To do ▸
Repeat the stretch of entries below from the line with "green camera: 2 -> 0" through the line with "turquoise lamp: 1 -> 0". Include both ends and add nothing.

Records from a data collection:
------------------------------------

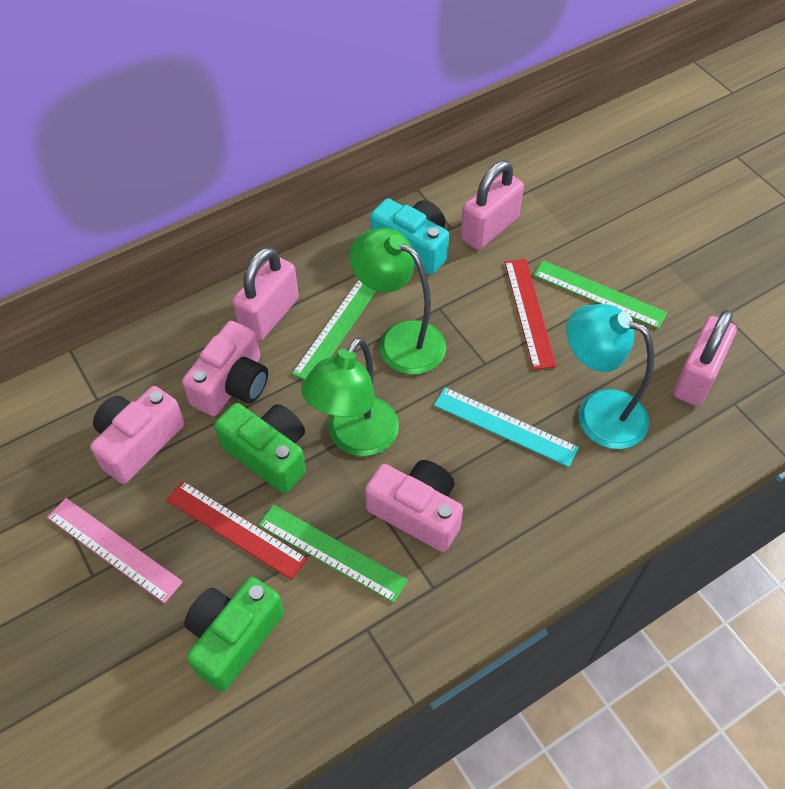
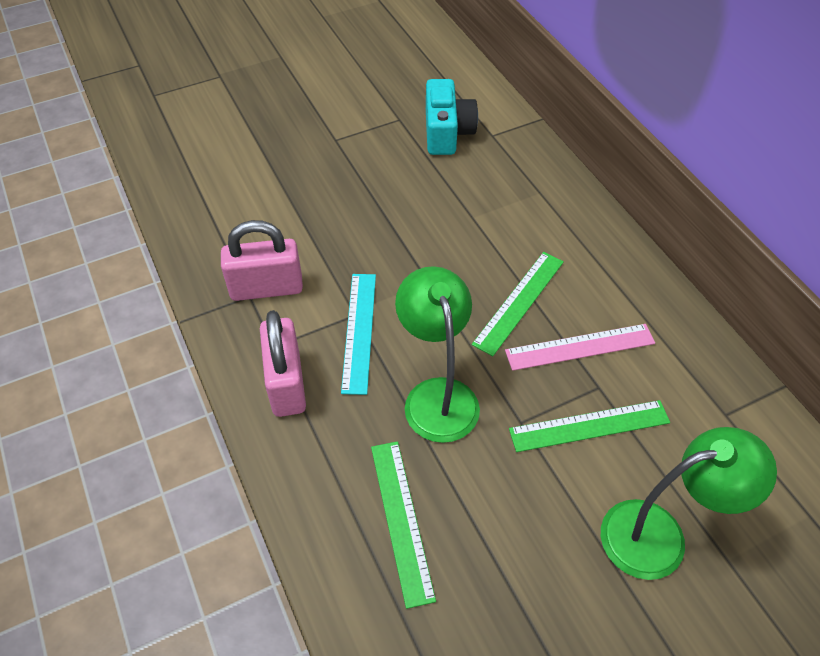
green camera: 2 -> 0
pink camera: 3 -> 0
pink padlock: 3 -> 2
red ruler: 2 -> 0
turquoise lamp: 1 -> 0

------------------------------------

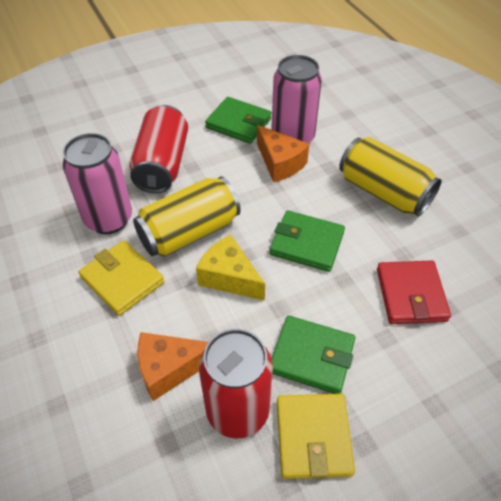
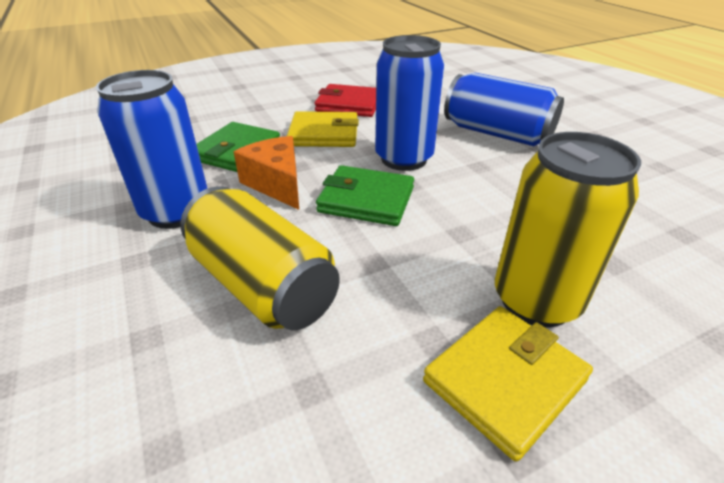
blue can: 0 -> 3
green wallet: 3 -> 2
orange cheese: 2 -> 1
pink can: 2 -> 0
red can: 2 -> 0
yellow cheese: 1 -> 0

------------------------------------

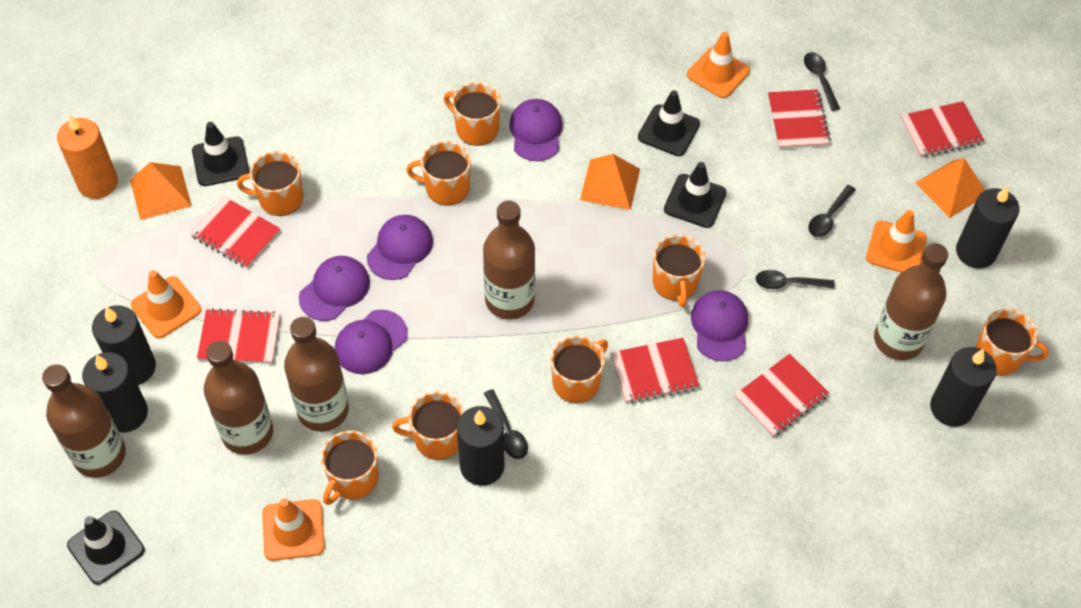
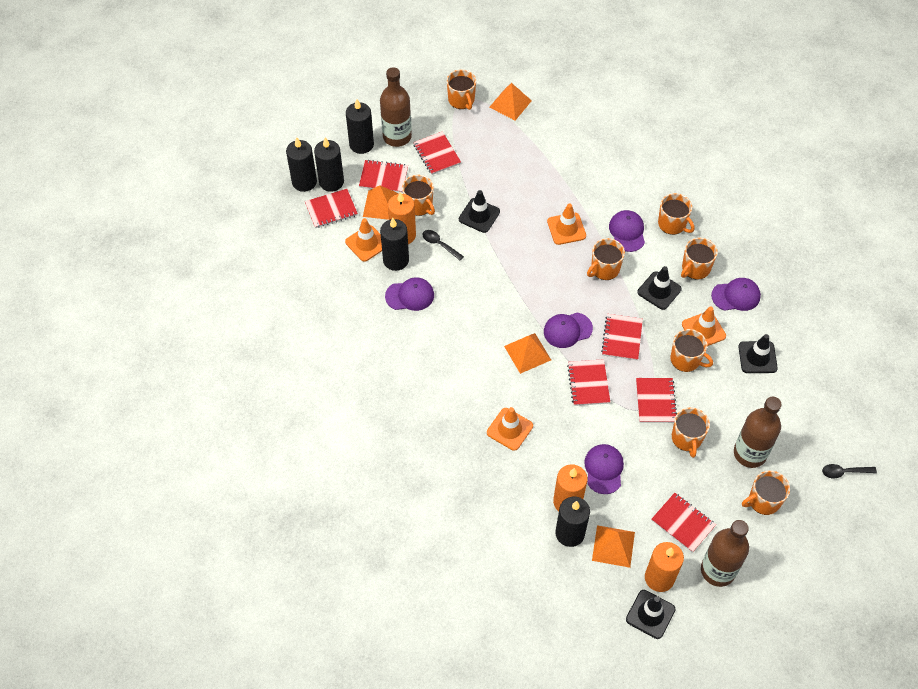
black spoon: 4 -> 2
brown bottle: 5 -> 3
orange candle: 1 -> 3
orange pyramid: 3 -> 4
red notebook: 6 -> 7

------------------------------------

Reply ▸
green camera: 2 -> 0
pink camera: 3 -> 0
pink padlock: 3 -> 2
red ruler: 2 -> 0
turquoise lamp: 1 -> 0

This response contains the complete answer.